- [DATA PROVIDED]:
※

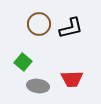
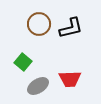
red trapezoid: moved 2 px left
gray ellipse: rotated 40 degrees counterclockwise
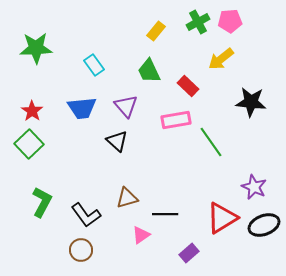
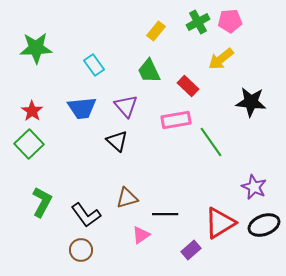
red triangle: moved 2 px left, 5 px down
purple rectangle: moved 2 px right, 3 px up
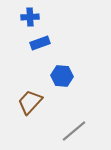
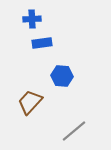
blue cross: moved 2 px right, 2 px down
blue rectangle: moved 2 px right; rotated 12 degrees clockwise
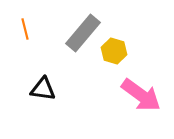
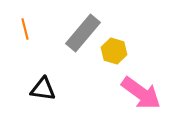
pink arrow: moved 2 px up
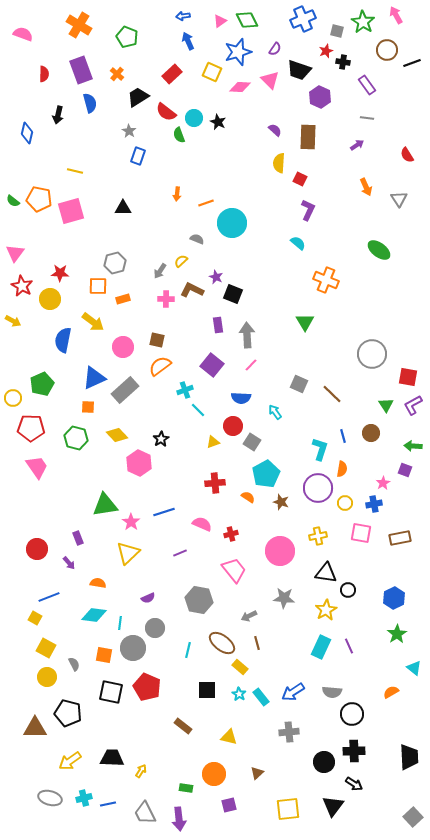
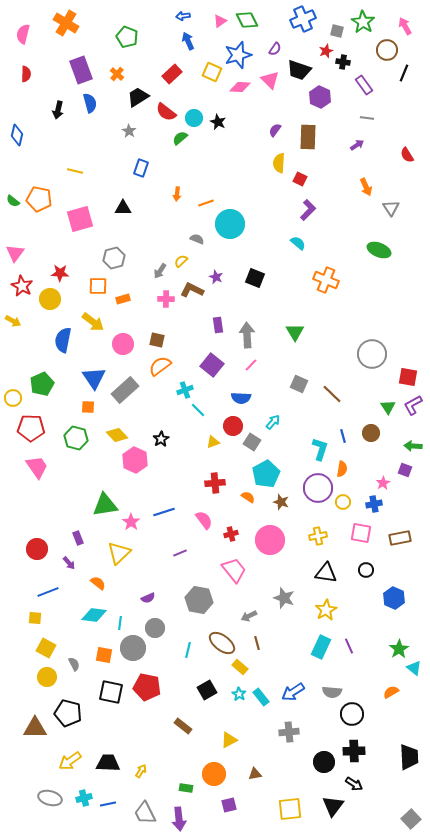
pink arrow at (396, 15): moved 9 px right, 11 px down
orange cross at (79, 25): moved 13 px left, 2 px up
pink semicircle at (23, 34): rotated 96 degrees counterclockwise
blue star at (238, 52): moved 3 px down
black line at (412, 63): moved 8 px left, 10 px down; rotated 48 degrees counterclockwise
red semicircle at (44, 74): moved 18 px left
purple rectangle at (367, 85): moved 3 px left
black arrow at (58, 115): moved 5 px up
purple semicircle at (275, 130): rotated 96 degrees counterclockwise
blue diamond at (27, 133): moved 10 px left, 2 px down
green semicircle at (179, 135): moved 1 px right, 3 px down; rotated 70 degrees clockwise
blue rectangle at (138, 156): moved 3 px right, 12 px down
gray triangle at (399, 199): moved 8 px left, 9 px down
purple L-shape at (308, 210): rotated 20 degrees clockwise
pink square at (71, 211): moved 9 px right, 8 px down
cyan circle at (232, 223): moved 2 px left, 1 px down
green ellipse at (379, 250): rotated 15 degrees counterclockwise
gray hexagon at (115, 263): moved 1 px left, 5 px up
black square at (233, 294): moved 22 px right, 16 px up
green triangle at (305, 322): moved 10 px left, 10 px down
pink circle at (123, 347): moved 3 px up
blue triangle at (94, 378): rotated 40 degrees counterclockwise
green triangle at (386, 405): moved 2 px right, 2 px down
cyan arrow at (275, 412): moved 2 px left, 10 px down; rotated 77 degrees clockwise
pink hexagon at (139, 463): moved 4 px left, 3 px up
yellow circle at (345, 503): moved 2 px left, 1 px up
pink semicircle at (202, 524): moved 2 px right, 4 px up; rotated 30 degrees clockwise
pink circle at (280, 551): moved 10 px left, 11 px up
yellow triangle at (128, 553): moved 9 px left
orange semicircle at (98, 583): rotated 28 degrees clockwise
black circle at (348, 590): moved 18 px right, 20 px up
blue line at (49, 597): moved 1 px left, 5 px up
gray star at (284, 598): rotated 15 degrees clockwise
blue hexagon at (394, 598): rotated 10 degrees counterclockwise
yellow square at (35, 618): rotated 24 degrees counterclockwise
green star at (397, 634): moved 2 px right, 15 px down
red pentagon at (147, 687): rotated 12 degrees counterclockwise
black square at (207, 690): rotated 30 degrees counterclockwise
yellow triangle at (229, 737): moved 3 px down; rotated 42 degrees counterclockwise
black trapezoid at (112, 758): moved 4 px left, 5 px down
brown triangle at (257, 773): moved 2 px left, 1 px down; rotated 32 degrees clockwise
yellow square at (288, 809): moved 2 px right
gray square at (413, 817): moved 2 px left, 2 px down
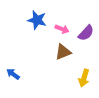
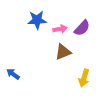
blue star: rotated 18 degrees counterclockwise
pink arrow: moved 2 px left; rotated 32 degrees counterclockwise
purple semicircle: moved 4 px left, 5 px up
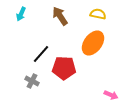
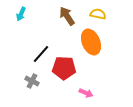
brown arrow: moved 7 px right
orange ellipse: moved 2 px left, 1 px up; rotated 60 degrees counterclockwise
pink arrow: moved 25 px left, 2 px up
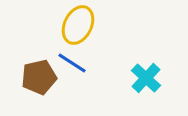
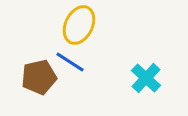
yellow ellipse: moved 1 px right
blue line: moved 2 px left, 1 px up
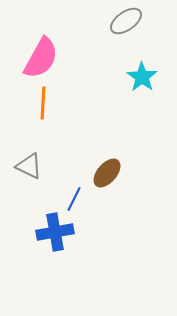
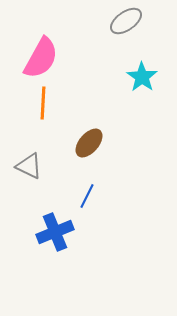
brown ellipse: moved 18 px left, 30 px up
blue line: moved 13 px right, 3 px up
blue cross: rotated 12 degrees counterclockwise
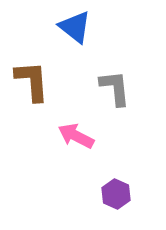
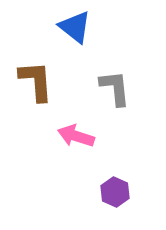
brown L-shape: moved 4 px right
pink arrow: rotated 9 degrees counterclockwise
purple hexagon: moved 1 px left, 2 px up
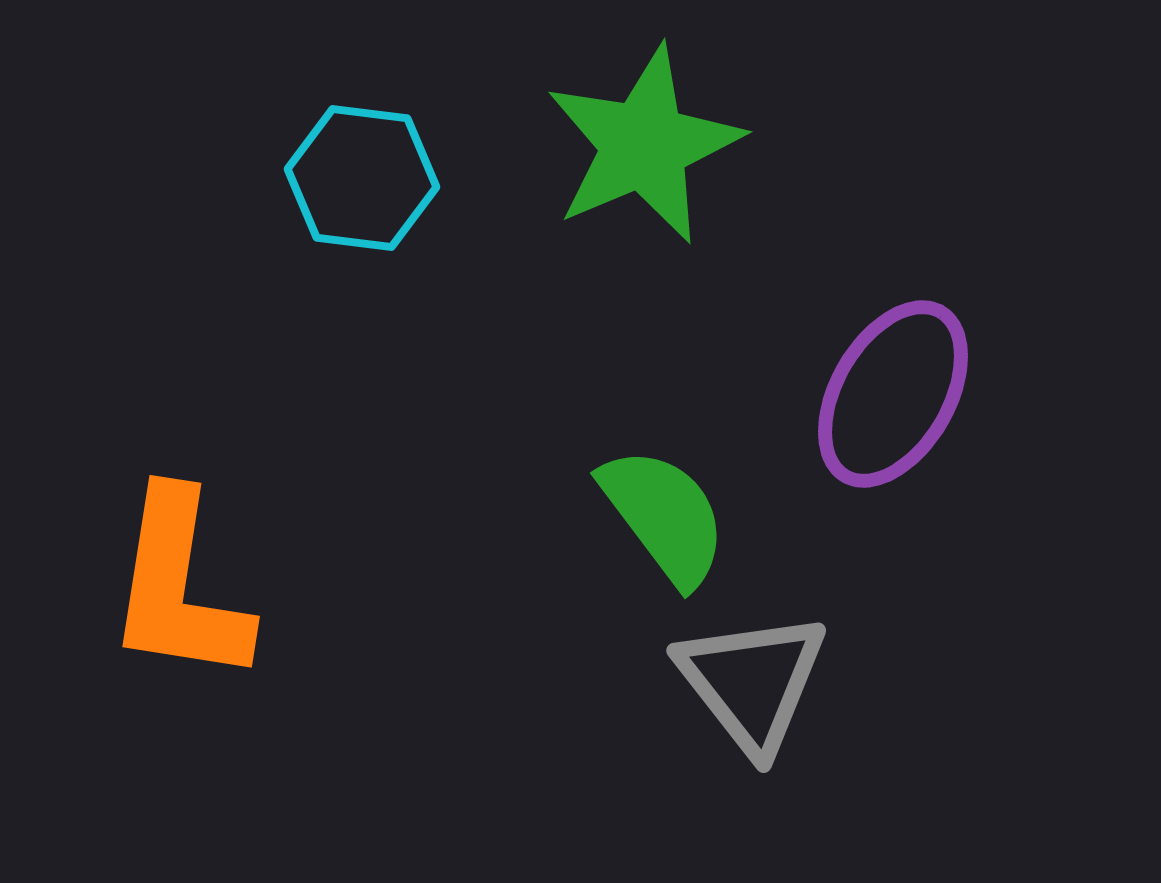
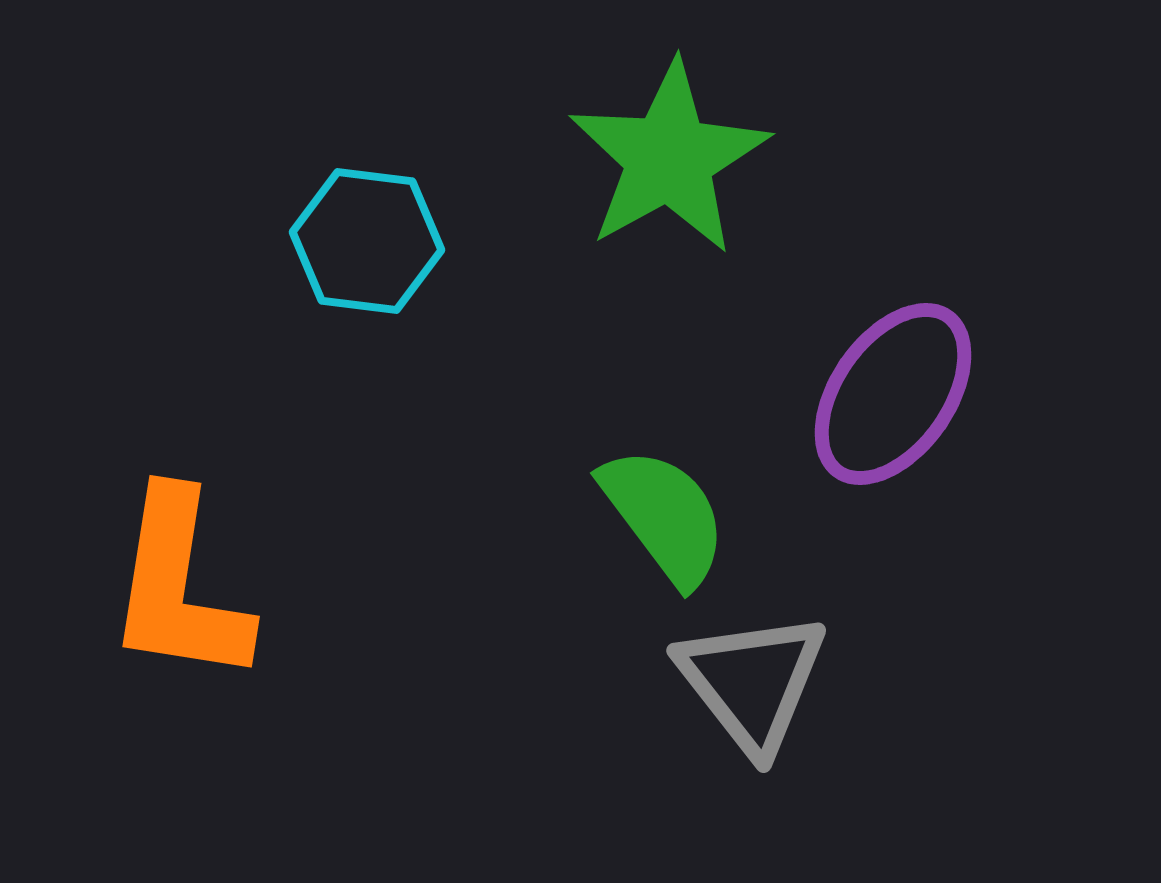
green star: moved 25 px right, 13 px down; rotated 6 degrees counterclockwise
cyan hexagon: moved 5 px right, 63 px down
purple ellipse: rotated 5 degrees clockwise
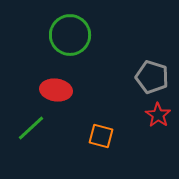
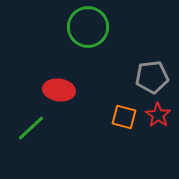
green circle: moved 18 px right, 8 px up
gray pentagon: rotated 24 degrees counterclockwise
red ellipse: moved 3 px right
orange square: moved 23 px right, 19 px up
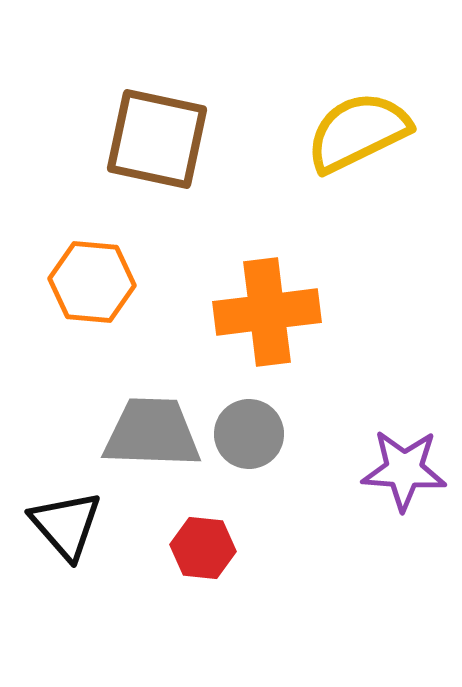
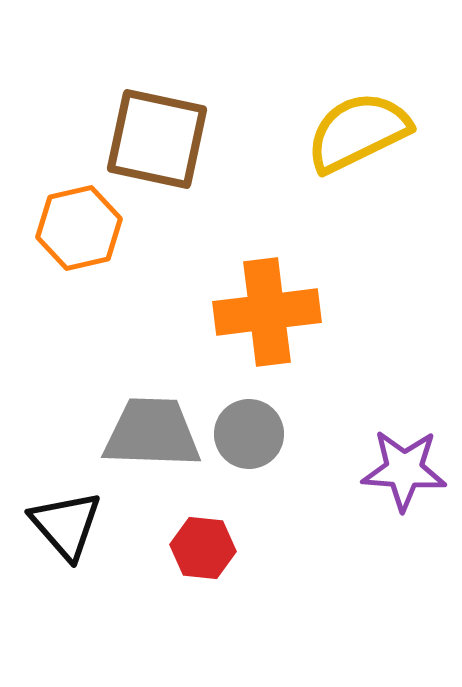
orange hexagon: moved 13 px left, 54 px up; rotated 18 degrees counterclockwise
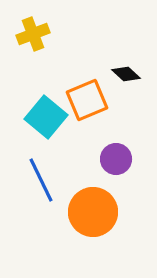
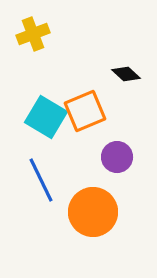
orange square: moved 2 px left, 11 px down
cyan square: rotated 9 degrees counterclockwise
purple circle: moved 1 px right, 2 px up
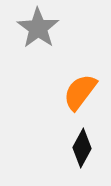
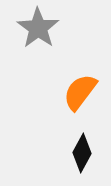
black diamond: moved 5 px down
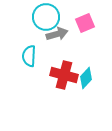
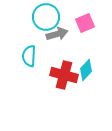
cyan diamond: moved 8 px up
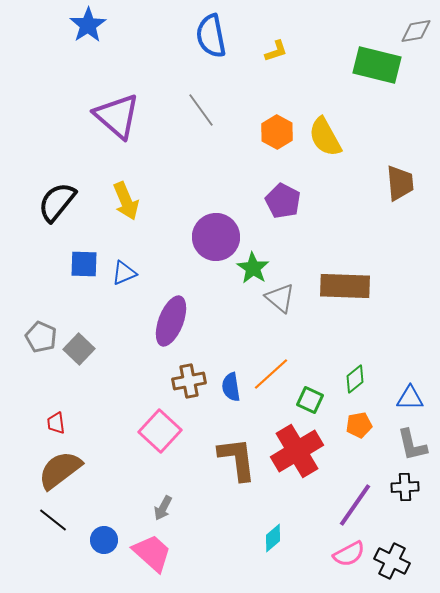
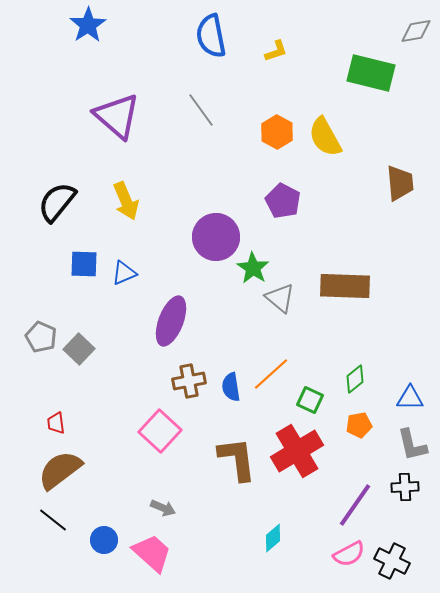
green rectangle at (377, 65): moved 6 px left, 8 px down
gray arrow at (163, 508): rotated 95 degrees counterclockwise
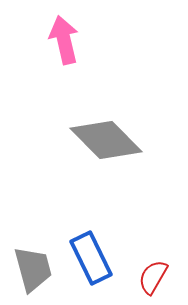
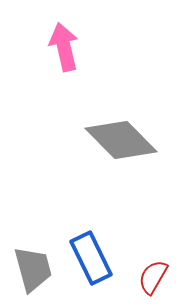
pink arrow: moved 7 px down
gray diamond: moved 15 px right
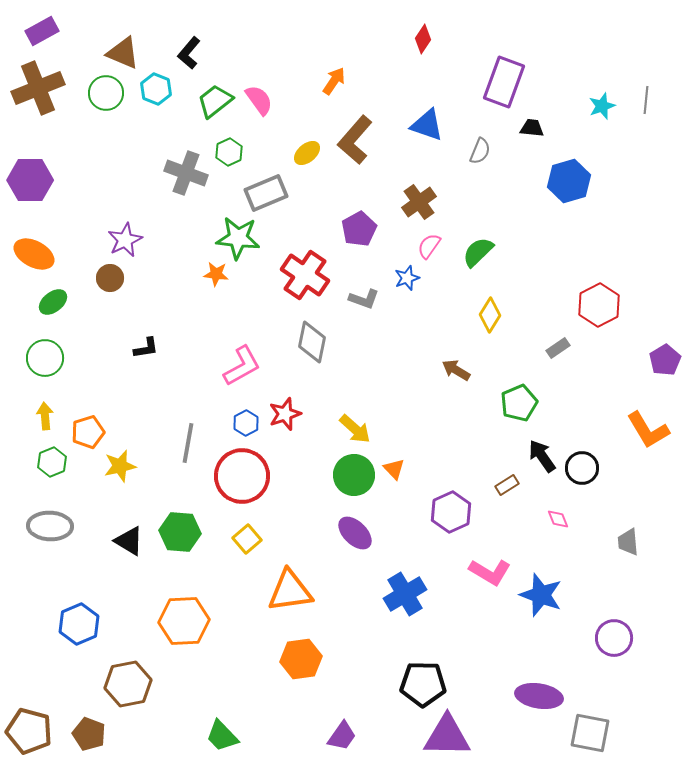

※

- [TASK PROMPT]:
In the listing above, how many lines have the string "square" in them? Reply with only the figure.

- [ANSWER TO THIS EXERCISE]:
9